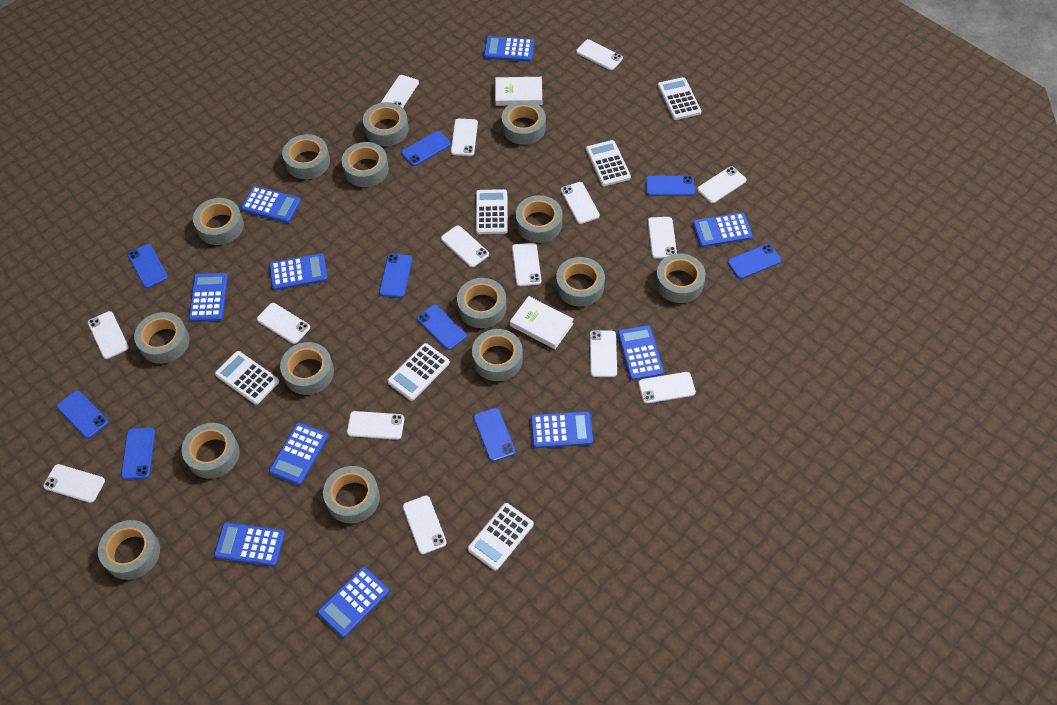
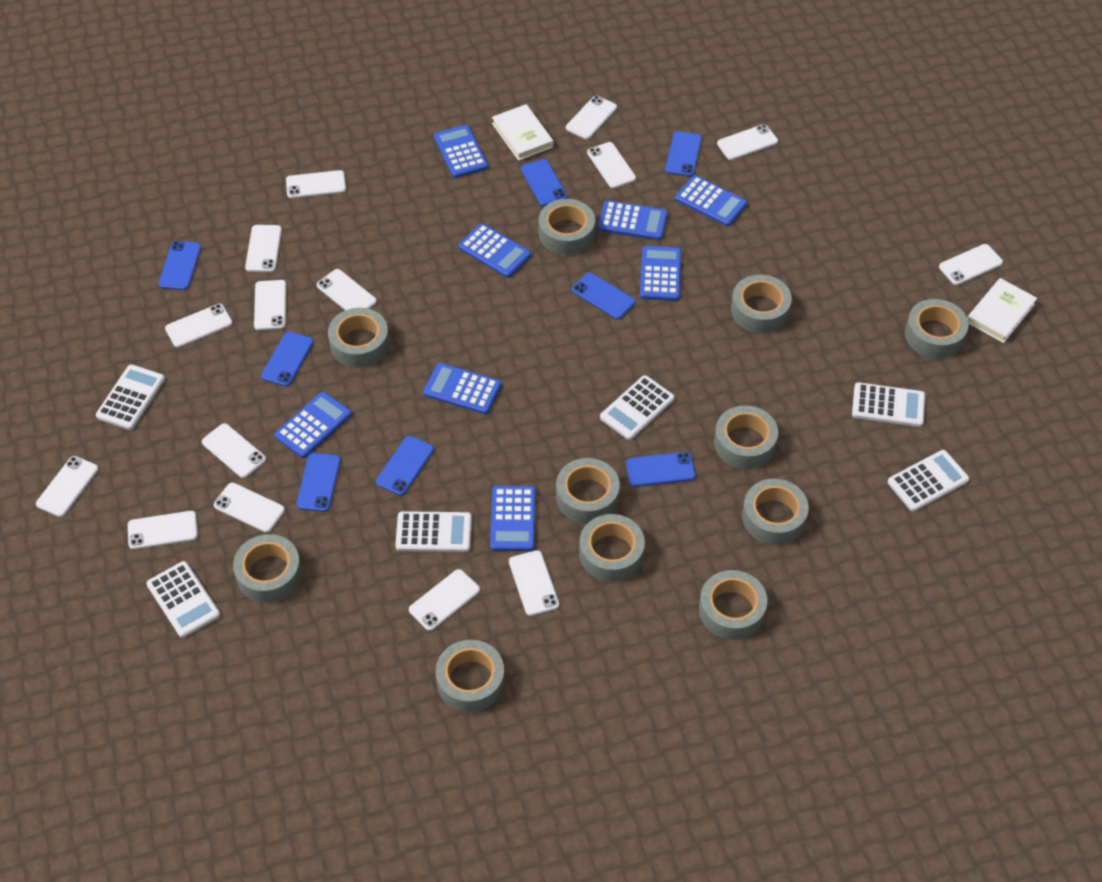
blue calculator: 10 -> 8
blue phone: 9 -> 8
grey tape: 15 -> 11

• WHAT TO WORK ON: Restate the data word for word and exclude every picture.

• REPLY TO THE TASK:
blue calculator: 10 -> 8
blue phone: 9 -> 8
grey tape: 15 -> 11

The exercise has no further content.